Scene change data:
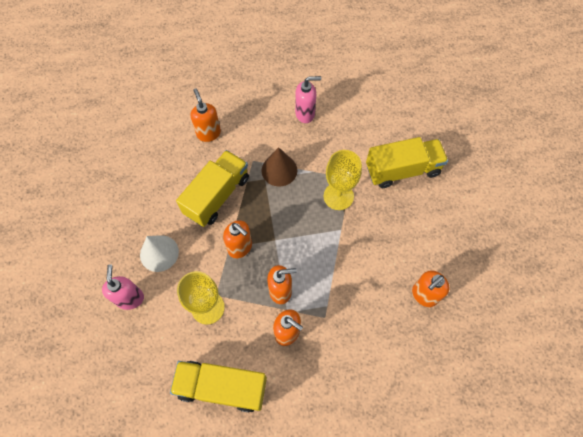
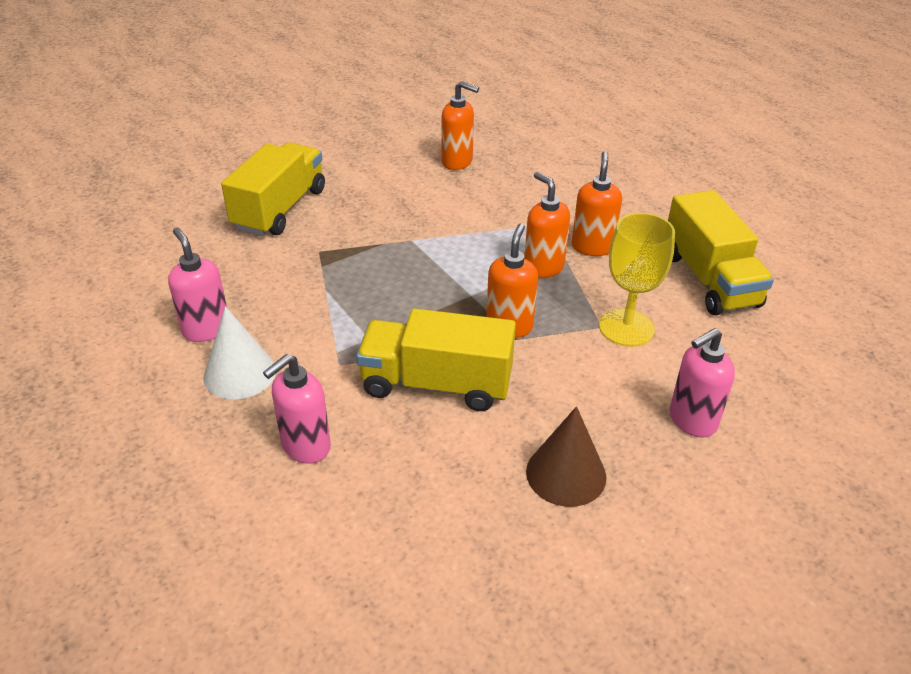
camera: 115 degrees left, 25 degrees down
(159, 253) = (591, 417): white cone -> white cone (240, 373)
(208, 133) = (305, 446): orange soap dispenser -> pink soap dispenser
(279, 170) = (343, 326): brown cone -> brown cone (566, 474)
(338, 196) = (357, 254): yellow goblet -> none
(402, 170) = (280, 209): yellow truck -> yellow truck turned 60 degrees clockwise

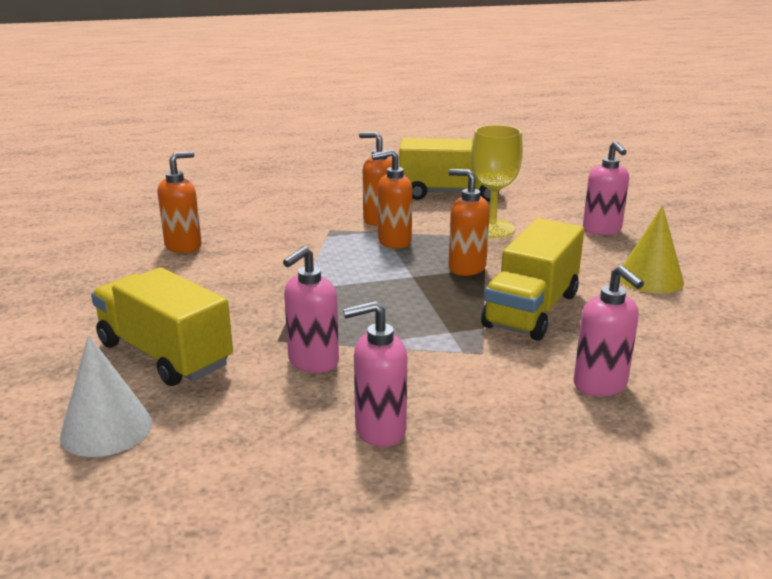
camera: 70 degrees left, 15 degrees down
(240, 373) = (473, 413): white cone -> white cone (106, 428)
(291, 276) = (313, 362): none -> pink soap dispenser
(566, 474) = (650, 279): brown cone -> yellow cone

Exercise aim – Write out the data again word for word, minus any images.

Solution to the exercise –
camera: 115 degrees left, 25 degrees down
(159, 253) = (591, 417): white cone -> white cone (240, 373)
(208, 133) = (305, 446): orange soap dispenser -> pink soap dispenser
(279, 170) = (343, 326): brown cone -> brown cone (566, 474)
(338, 196) = (357, 254): yellow goblet -> none
(402, 170) = (280, 209): yellow truck -> yellow truck turned 60 degrees clockwise

camera: 70 degrees left, 15 degrees down
(240, 373) = (473, 413): white cone -> white cone (106, 428)
(291, 276) = (313, 362): none -> pink soap dispenser
(566, 474) = (650, 279): brown cone -> yellow cone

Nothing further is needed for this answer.